Activity: Reprint all entries without any alteration.

Data under study:
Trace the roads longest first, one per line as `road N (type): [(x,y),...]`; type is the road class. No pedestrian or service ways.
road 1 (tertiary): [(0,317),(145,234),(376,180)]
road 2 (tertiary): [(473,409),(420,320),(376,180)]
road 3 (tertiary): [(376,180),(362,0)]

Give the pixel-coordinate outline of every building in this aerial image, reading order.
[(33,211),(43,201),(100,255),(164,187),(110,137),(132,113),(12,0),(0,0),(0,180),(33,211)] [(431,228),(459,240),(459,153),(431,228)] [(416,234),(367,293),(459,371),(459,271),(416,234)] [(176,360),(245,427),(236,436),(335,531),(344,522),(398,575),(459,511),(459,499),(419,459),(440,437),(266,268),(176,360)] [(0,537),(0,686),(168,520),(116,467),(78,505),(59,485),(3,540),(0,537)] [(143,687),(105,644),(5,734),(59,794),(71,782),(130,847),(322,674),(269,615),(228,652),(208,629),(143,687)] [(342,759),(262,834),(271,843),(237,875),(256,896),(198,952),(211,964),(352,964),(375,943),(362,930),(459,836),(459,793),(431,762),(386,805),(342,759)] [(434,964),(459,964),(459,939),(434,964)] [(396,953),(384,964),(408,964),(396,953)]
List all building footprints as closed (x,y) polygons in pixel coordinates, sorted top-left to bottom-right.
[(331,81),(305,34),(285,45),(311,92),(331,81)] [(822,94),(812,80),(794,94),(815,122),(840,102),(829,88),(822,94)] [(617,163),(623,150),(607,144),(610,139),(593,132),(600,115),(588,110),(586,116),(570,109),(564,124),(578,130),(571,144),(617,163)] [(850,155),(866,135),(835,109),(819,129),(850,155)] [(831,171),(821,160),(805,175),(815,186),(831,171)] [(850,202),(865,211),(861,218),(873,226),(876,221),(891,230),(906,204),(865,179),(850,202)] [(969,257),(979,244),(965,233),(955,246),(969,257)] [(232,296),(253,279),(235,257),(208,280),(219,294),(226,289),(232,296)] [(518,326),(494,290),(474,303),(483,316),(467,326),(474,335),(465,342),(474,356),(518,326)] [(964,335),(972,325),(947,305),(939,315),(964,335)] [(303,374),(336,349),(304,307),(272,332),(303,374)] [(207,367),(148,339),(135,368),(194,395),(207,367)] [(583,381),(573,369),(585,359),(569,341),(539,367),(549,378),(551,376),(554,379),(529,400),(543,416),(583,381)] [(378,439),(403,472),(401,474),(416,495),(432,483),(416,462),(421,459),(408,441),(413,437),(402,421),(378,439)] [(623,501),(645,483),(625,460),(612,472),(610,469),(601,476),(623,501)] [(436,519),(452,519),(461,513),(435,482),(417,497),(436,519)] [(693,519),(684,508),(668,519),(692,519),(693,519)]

Answer:
Trace the roads longest first, one per line as `road N (type): [(x,y),...]`; type is the road class. No pedestrian or service ways.
road 1 (tertiary): [(0,317),(145,234),(376,180)]
road 2 (tertiary): [(473,409),(420,320),(376,180)]
road 3 (tertiary): [(376,180),(362,0)]

Give the pixel-coordinate outline of every building in this aerial image, reading order.
[(33,211),(43,201),(100,255),(164,187),(110,137),(132,113),(12,0),(0,0),(0,180),(33,211)] [(431,228),(459,240),(459,153),(431,228)] [(416,234),(367,293),(459,371),(459,271),(416,234)] [(176,360),(245,427),(236,436),(335,531),(344,522),(398,575),(459,511),(459,499),(419,459),(440,437),(266,268),(176,360)] [(0,537),(0,686),(168,520),(116,467),(78,505),(59,485),(3,540),(0,537)] [(143,687),(105,644),(5,734),(59,794),(71,782),(130,847),(322,674),(269,615),(228,652),(208,629),(143,687)] [(342,759),(262,834),(271,843),(237,875),(256,896),(198,952),(211,964),(352,964),(375,943),(362,930),(459,836),(459,793),(431,762),(386,805),(342,759)] [(434,964),(459,964),(459,939),(434,964)] [(396,953),(384,964),(408,964),(396,953)]
List all building footprints as closed (x,y) polygons in pixel coordinates, sorted top-left to bottom-right.
[(331,81),(305,34),(285,45),(311,92),(331,81)] [(822,94),(812,80),(794,94),(815,122),(840,102),(829,88),(822,94)] [(617,163),(623,150),(607,144),(610,139),(593,132),(600,115),(588,110),(586,116),(570,109),(564,124),(578,130),(571,144),(617,163)] [(850,155),(866,135),(835,109),(819,129),(850,155)] [(831,171),(821,160),(805,175),(815,186),(831,171)] [(850,202),(865,211),(861,218),(873,226),(876,221),(891,230),(906,204),(865,179),(850,202)] [(969,257),(979,244),(965,233),(955,246),(969,257)] [(232,296),(253,279),(235,257),(208,280),(219,294),(226,289),(232,296)] [(518,326),(494,290),(474,303),(483,316),(467,326),(474,335),(465,342),(474,356),(518,326)] [(964,335),(972,325),(947,305),(939,315),(964,335)] [(303,374),(336,349),(304,307),(272,332),(303,374)] [(207,367),(148,339),(135,368),(194,395),(207,367)] [(583,381),(573,369),(585,359),(569,341),(539,367),(549,378),(551,376),(554,379),(529,400),(543,416),(583,381)] [(378,439),(403,472),(401,474),(416,495),(432,483),(416,462),(421,459),(408,441),(413,437),(402,421),(378,439)] [(623,501),(645,483),(625,460),(612,472),(610,469),(601,476),(623,501)] [(436,519),(452,519),(461,513),(435,482),(417,497),(436,519)] [(693,519),(684,508),(668,519),(692,519),(693,519)]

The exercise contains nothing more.